=== Assigned task ===
Exactly the lines from the line containing "grey plate [511,365,703,503]" through the final line of the entries below must be returned, and only those, without pictures.
....................
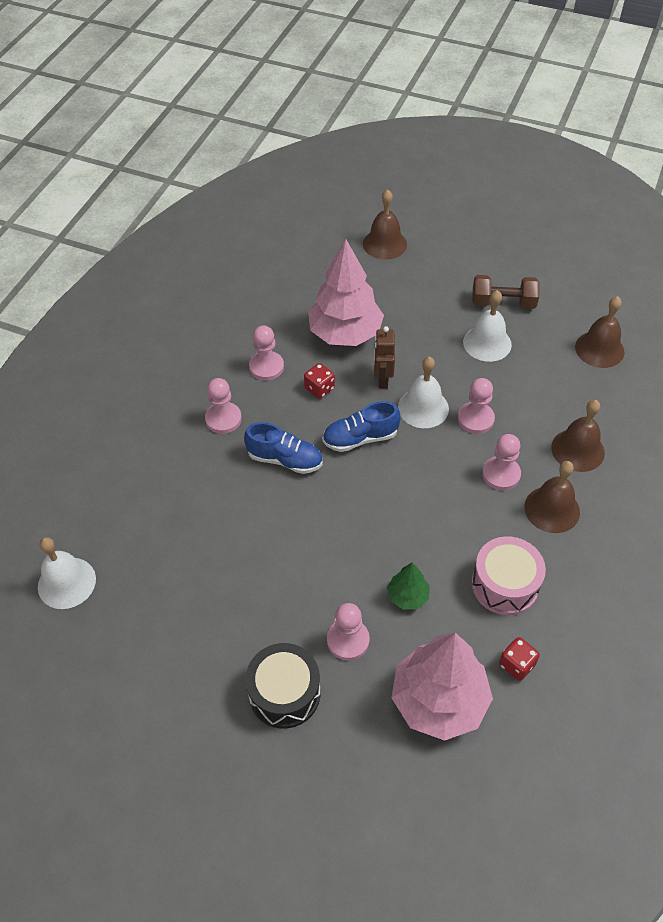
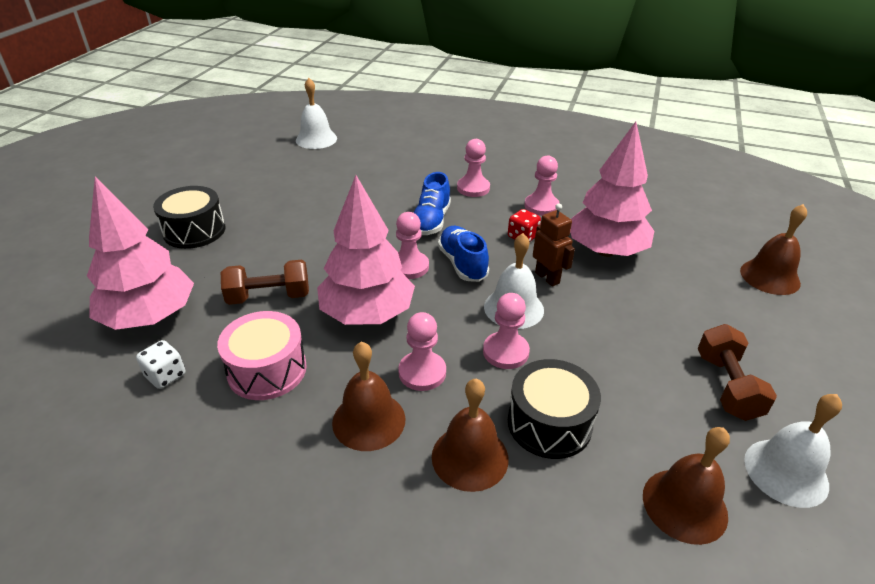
camera: 85 degrees right, 15 degrees down
pink pawn [327,603,369,660] -> pink pawn moved to [396,212,429,279]
brown robot [374,326,395,389] -> brown robot turned 60 degrees clockwise [533,204,575,287]
green tree [387,563,430,610] -> brown dumbbell [221,260,309,305]
white bell [463,290,512,362] -> white bell moved to [744,394,842,508]
red dice [499,637,540,681] -> white dice [136,340,186,389]
none -> pink tree [317,175,415,325]
none -> black drum [508,359,601,459]

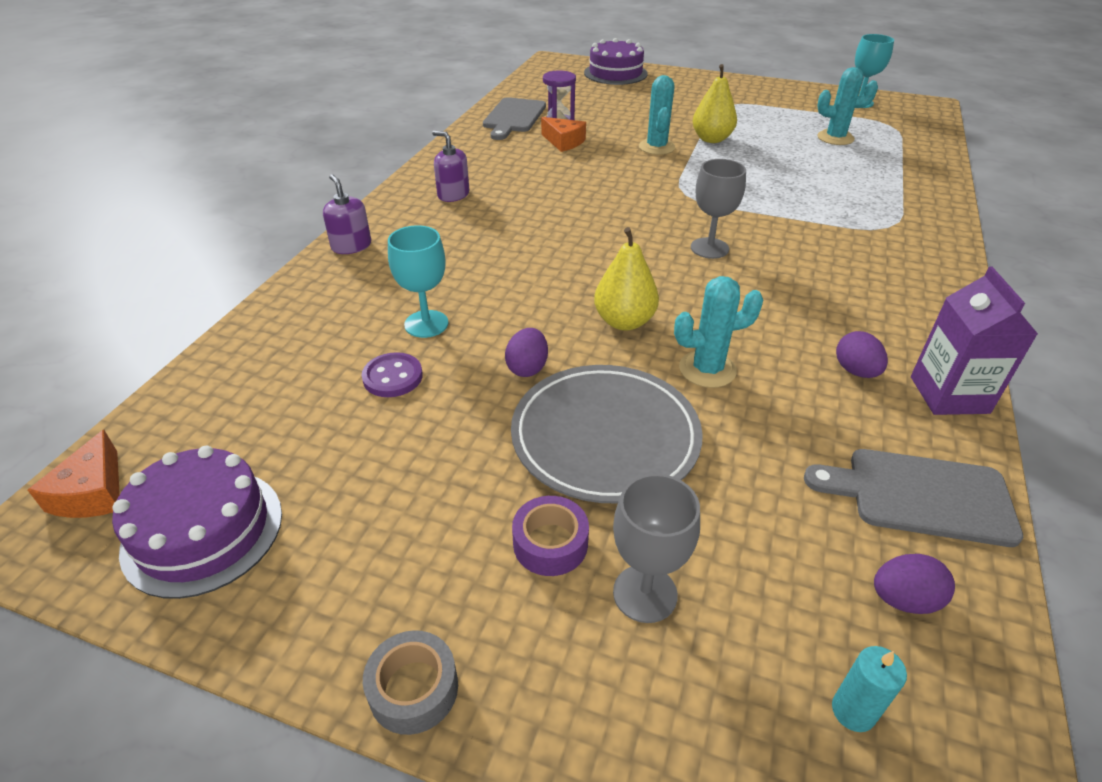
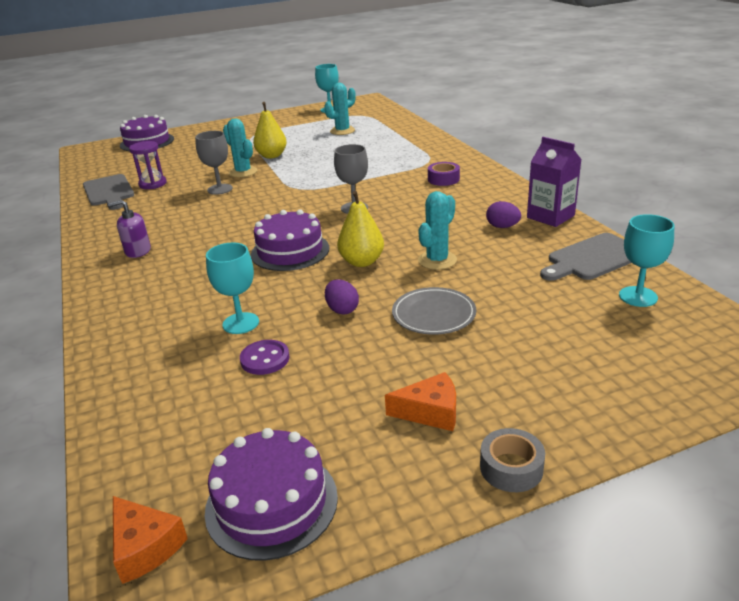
camera: 40 degrees left, 10 degrees down
purple soap dispenser [323,174,371,254] -> none
grey plate [511,365,703,503] -> grey plate [392,287,476,335], size x0.63
purple tape [512,496,589,576] -> purple tape moved to [428,162,460,186]
orange cheese [541,117,586,152] -> orange cheese moved to [385,372,456,431]
grey goblet [613,474,700,623] -> grey goblet moved to [195,131,233,195]
turquoise candle [832,646,907,732] -> none
purple egg [874,554,955,614] -> turquoise goblet [619,214,675,307]
none -> purple cake [251,209,329,271]

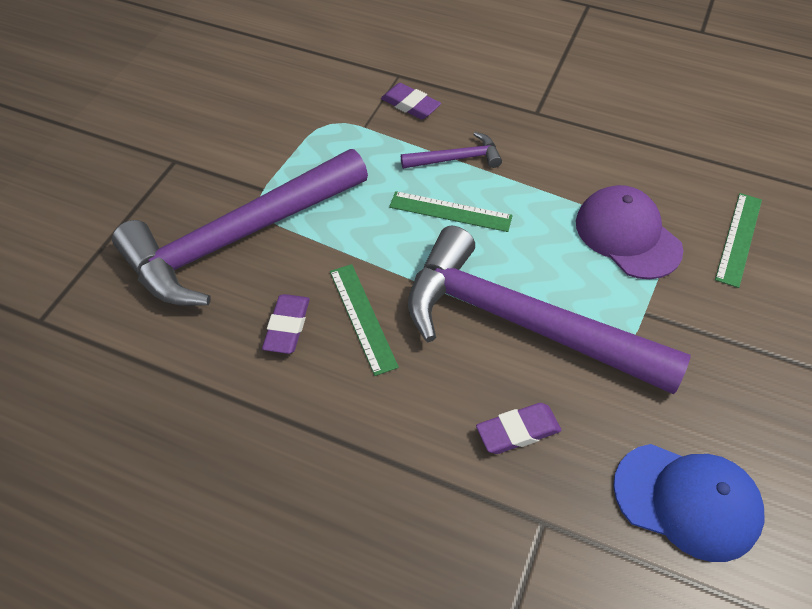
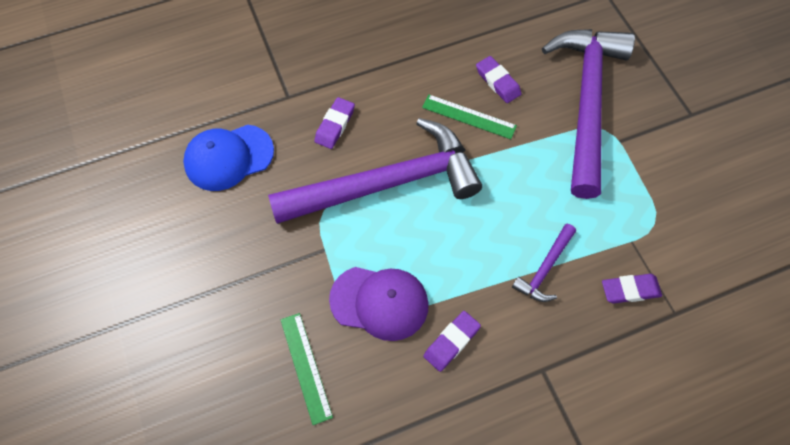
camera: 135 degrees right, 10 degrees up
green ruler [389,191,513,232] -> none
none -> purple eraser [424,311,481,372]

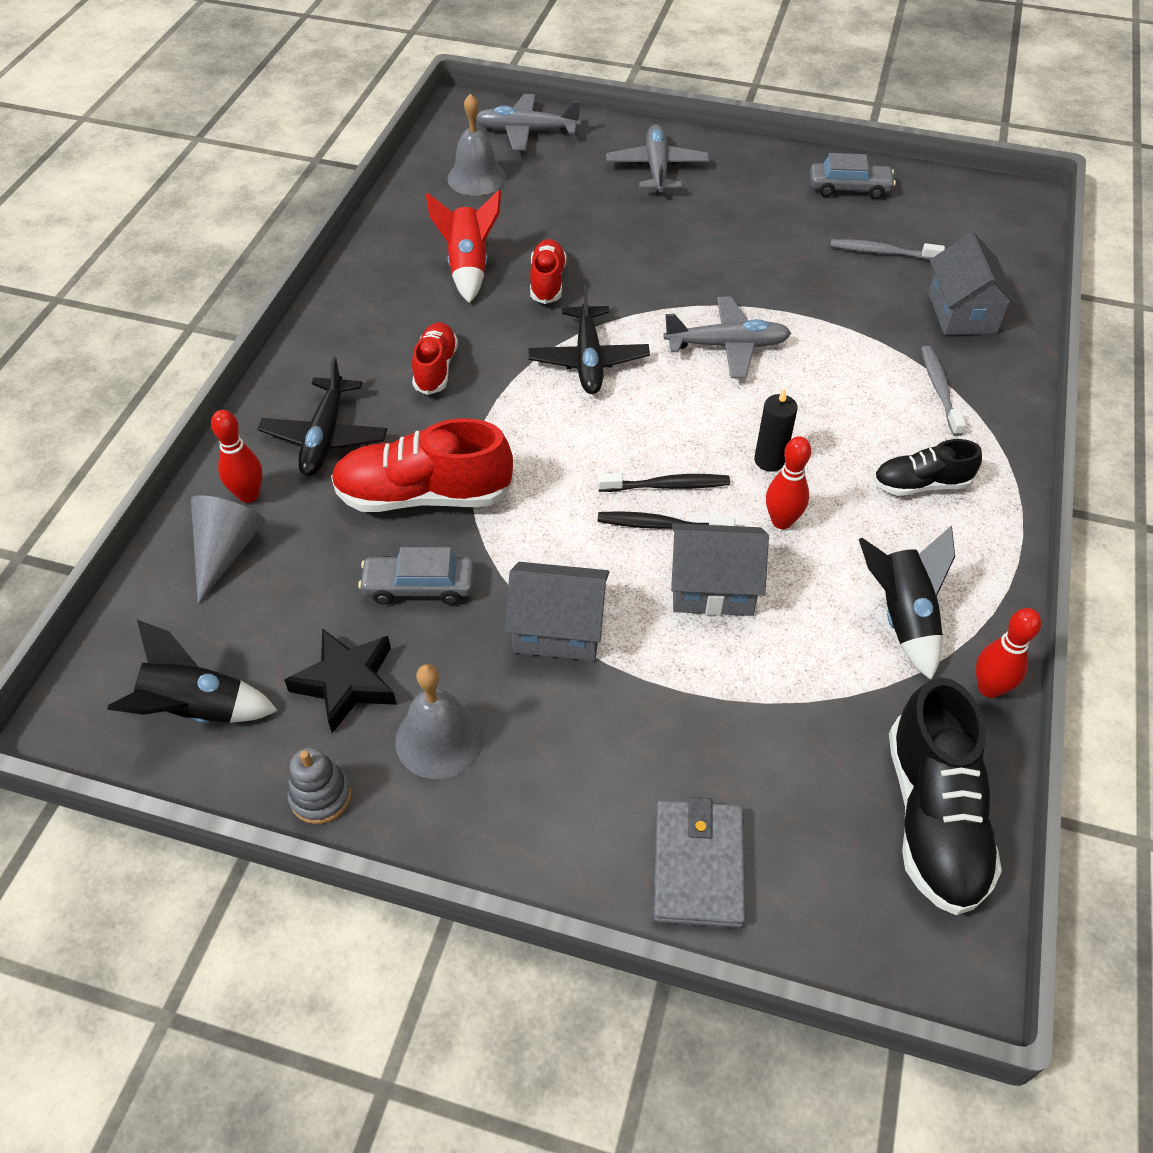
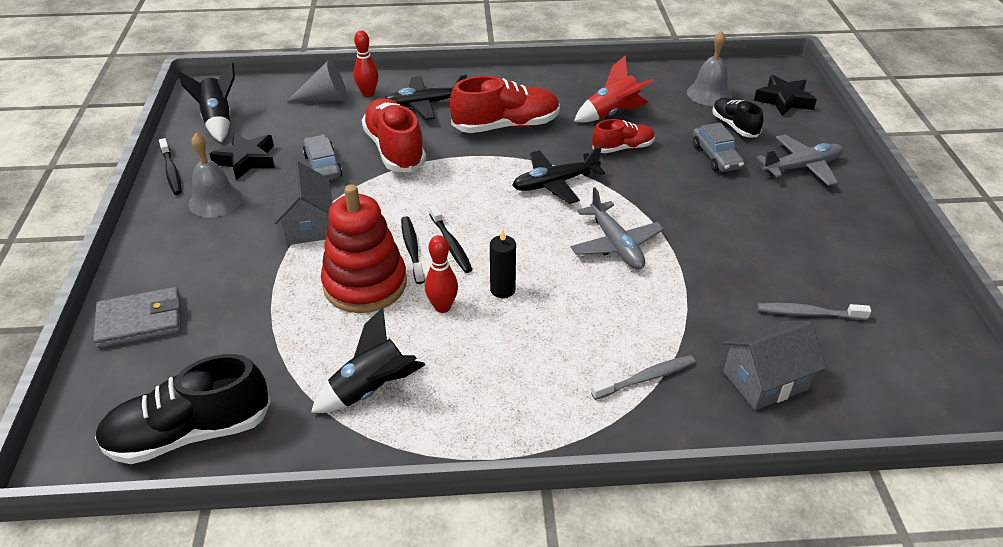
camera: 70 degrees right, 10 degrees down
grey stacking toy [287,748,352,824] -> black toothbrush [159,138,182,195]
red shoe [412,322,458,395] -> red shoe [450,76,560,133], size x1.72
grey plane [476,94,581,151] -> black star [754,75,817,116]
grey house [671,523,769,616] -> red stacking toy [321,184,407,313]
grey car [810,153,896,199] -> grey car moved to [693,123,744,172]
grey toothbrush [830,239,945,260] -> grey toothbrush turned 75 degrees counterclockwise [757,303,871,320]
black shoe [873,439,982,496] -> black shoe moved to [712,98,764,137]
red bowling pin [976,608,1041,698] -> none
....................
=== Result for this exercise ===
grey plate [511,365,703,503] -> grey plate [392,287,476,335], size x0.63
purple tape [512,496,589,576] -> purple tape moved to [428,162,460,186]
orange cheese [541,117,586,152] -> orange cheese moved to [385,372,456,431]
grey goblet [613,474,700,623] -> grey goblet moved to [195,131,233,195]
turquoise candle [832,646,907,732] -> none
purple egg [874,554,955,614] -> turquoise goblet [619,214,675,307]
none -> purple cake [251,209,329,271]

camera: 135 degrees right, 10 degrees up
green ruler [389,191,513,232] -> none
none -> purple eraser [424,311,481,372]

camera: 70 degrees right, 10 degrees down
grey stacking toy [287,748,352,824] -> black toothbrush [159,138,182,195]
red shoe [412,322,458,395] -> red shoe [450,76,560,133], size x1.72
grey plane [476,94,581,151] -> black star [754,75,817,116]
grey house [671,523,769,616] -> red stacking toy [321,184,407,313]
grey car [810,153,896,199] -> grey car moved to [693,123,744,172]
grey toothbrush [830,239,945,260] -> grey toothbrush turned 75 degrees counterclockwise [757,303,871,320]
black shoe [873,439,982,496] -> black shoe moved to [712,98,764,137]
red bowling pin [976,608,1041,698] -> none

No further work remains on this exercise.